Task statement:
Report each line of the data that includes the word "clockwise".

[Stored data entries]

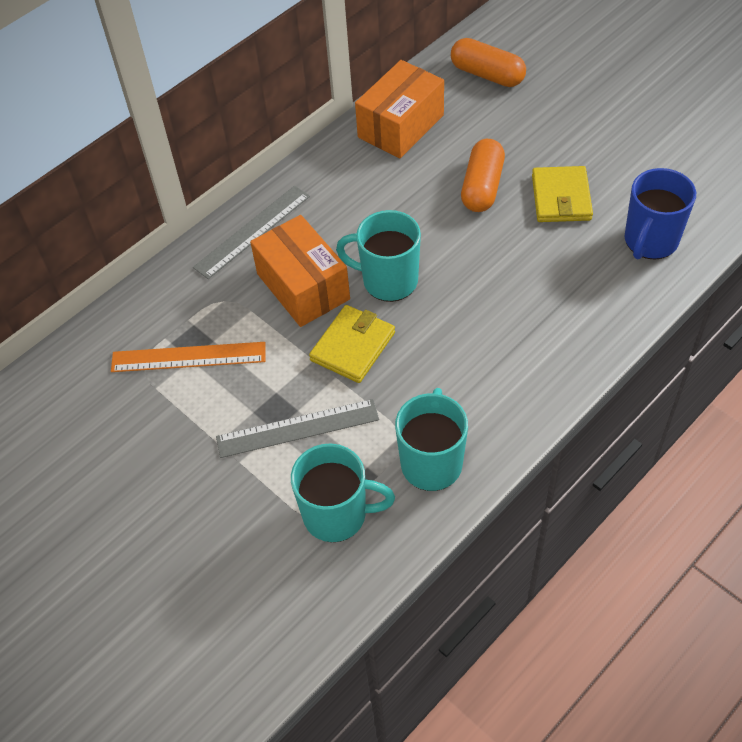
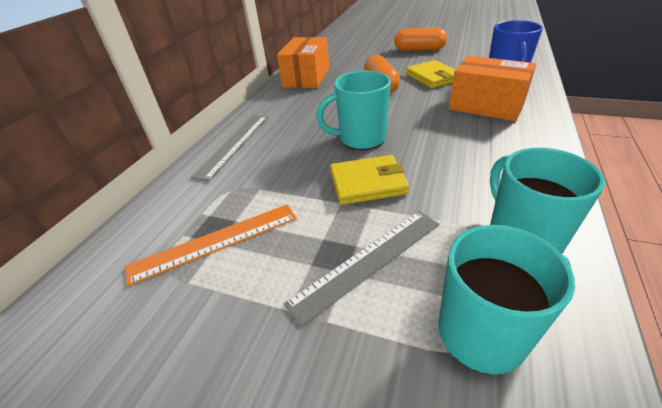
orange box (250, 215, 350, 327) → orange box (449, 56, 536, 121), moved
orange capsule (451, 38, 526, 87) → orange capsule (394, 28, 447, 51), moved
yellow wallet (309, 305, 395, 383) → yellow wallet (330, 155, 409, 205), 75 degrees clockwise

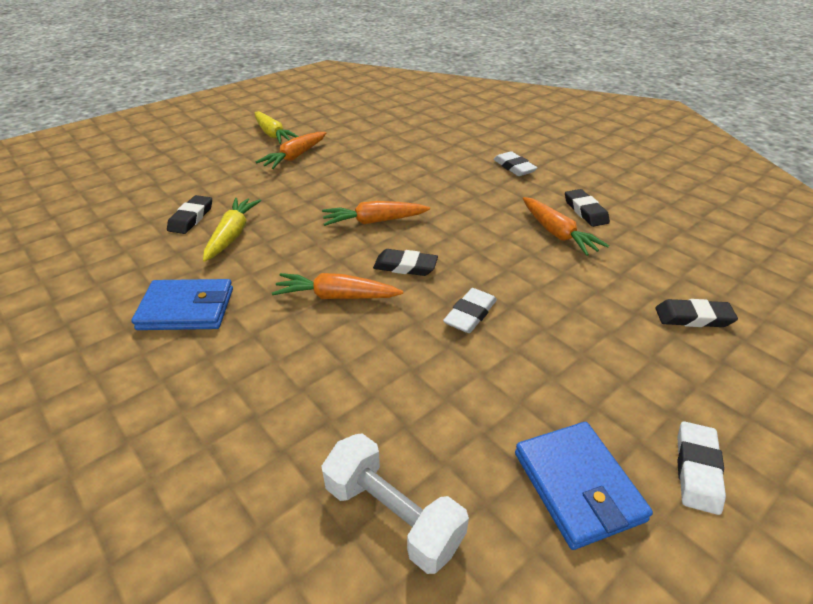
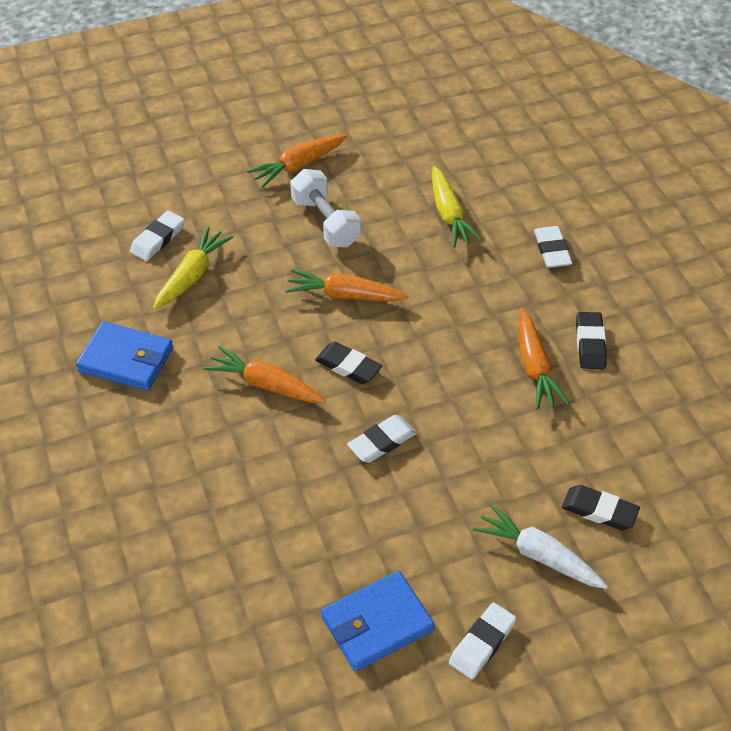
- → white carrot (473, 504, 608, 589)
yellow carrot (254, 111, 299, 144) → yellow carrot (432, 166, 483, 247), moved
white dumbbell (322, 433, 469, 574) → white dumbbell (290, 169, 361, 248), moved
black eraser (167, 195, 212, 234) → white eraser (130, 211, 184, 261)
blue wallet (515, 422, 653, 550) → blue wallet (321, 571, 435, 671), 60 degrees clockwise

Answer for this exercise:
yellow wallet (309, 305, 395, 383) → yellow wallet (330, 155, 409, 205), 75 degrees clockwise
blue wallet (515, 422, 653, 550) → blue wallet (321, 571, 435, 671), 60 degrees clockwise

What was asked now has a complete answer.